#### [What you have to do]
Set down each of the records below exactly as it reads. No pictures go into the copy.

#### [Data in this exercise]
▼
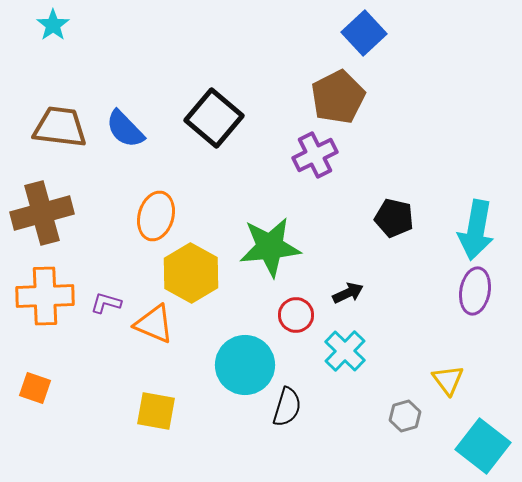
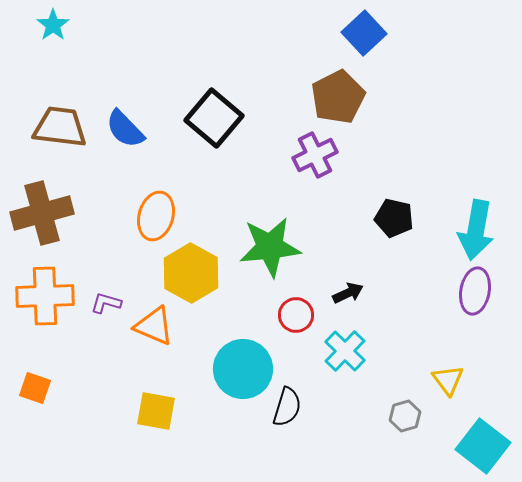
orange triangle: moved 2 px down
cyan circle: moved 2 px left, 4 px down
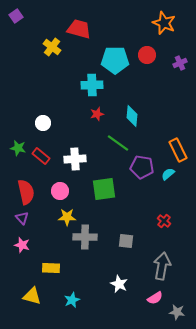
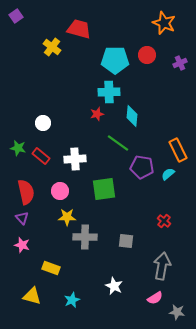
cyan cross: moved 17 px right, 7 px down
yellow rectangle: rotated 18 degrees clockwise
white star: moved 5 px left, 2 px down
▲
#### [Answer]
orange triangle: moved 2 px down
cyan circle: moved 2 px left, 4 px down
cyan cross: moved 17 px right, 7 px down
yellow rectangle: rotated 18 degrees clockwise
white star: moved 5 px left, 2 px down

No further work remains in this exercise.